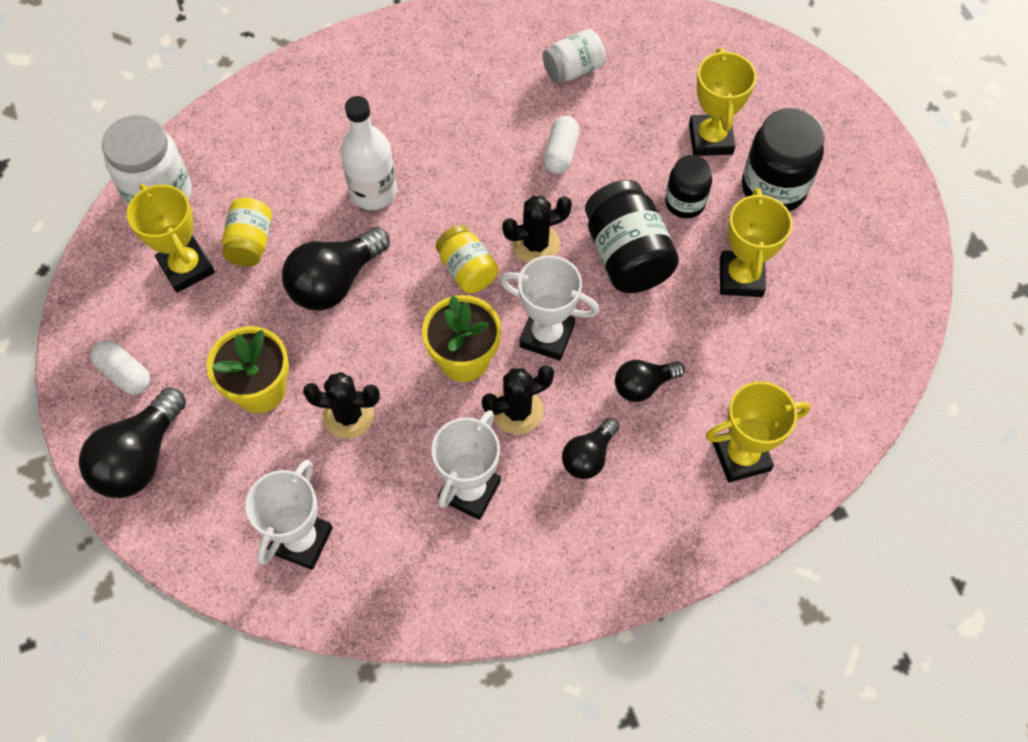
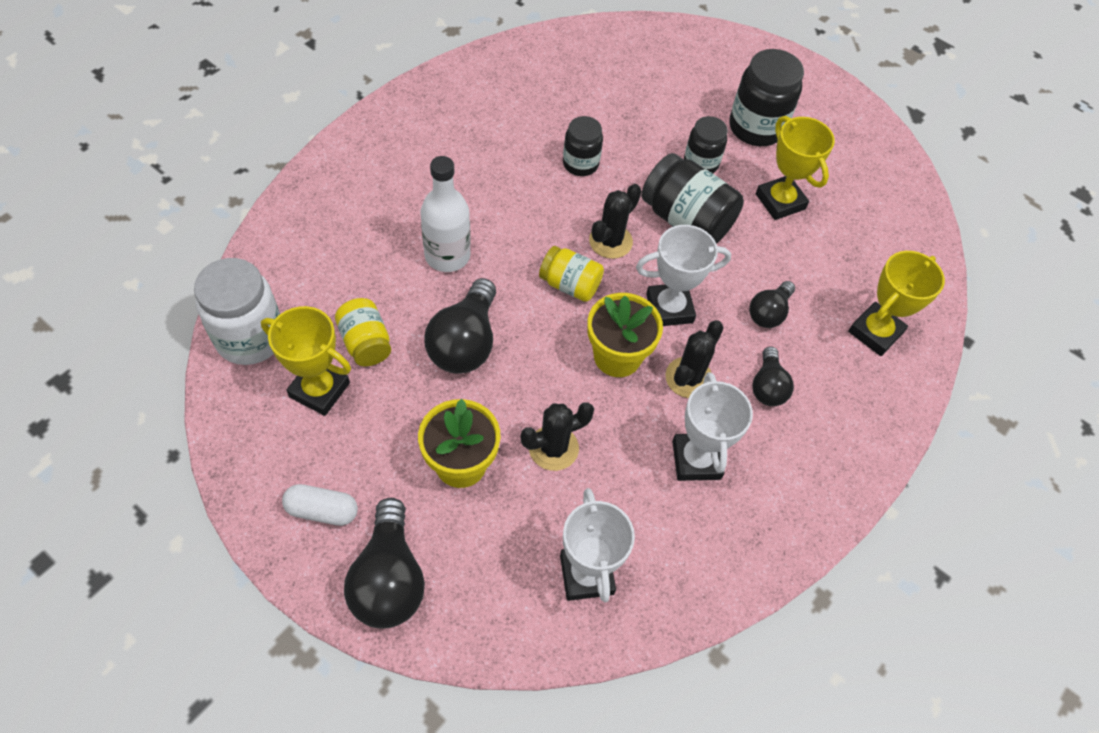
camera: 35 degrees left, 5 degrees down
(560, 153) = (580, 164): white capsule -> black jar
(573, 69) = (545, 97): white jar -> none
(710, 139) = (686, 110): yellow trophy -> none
--
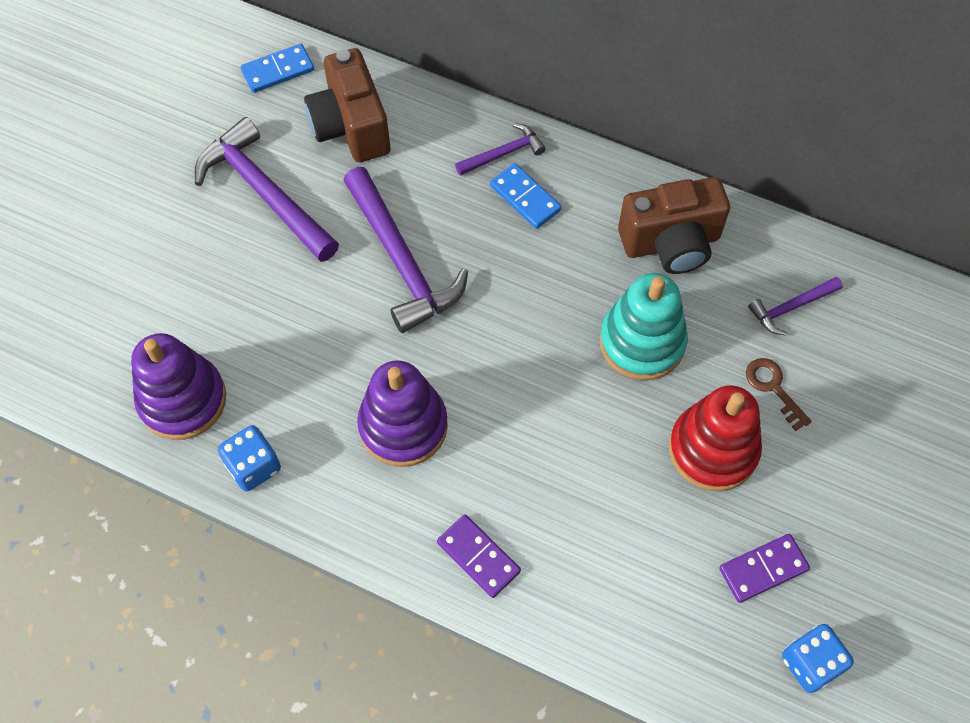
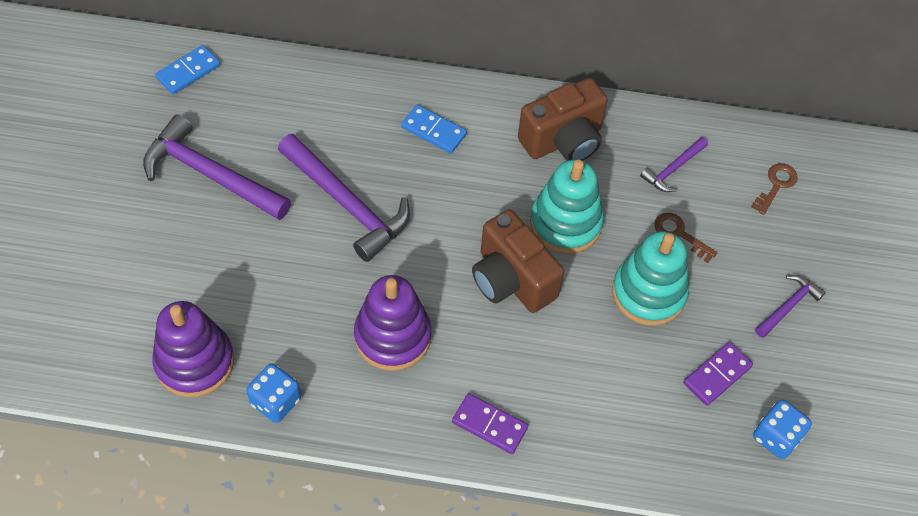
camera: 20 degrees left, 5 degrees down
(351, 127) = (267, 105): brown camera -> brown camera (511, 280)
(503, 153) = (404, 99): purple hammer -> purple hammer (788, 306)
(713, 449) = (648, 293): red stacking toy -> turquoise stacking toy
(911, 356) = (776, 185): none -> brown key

### [Task]
Please find how many lines in the records hold "down", then give that number with nothing else.

### [Reply to the exercise]
2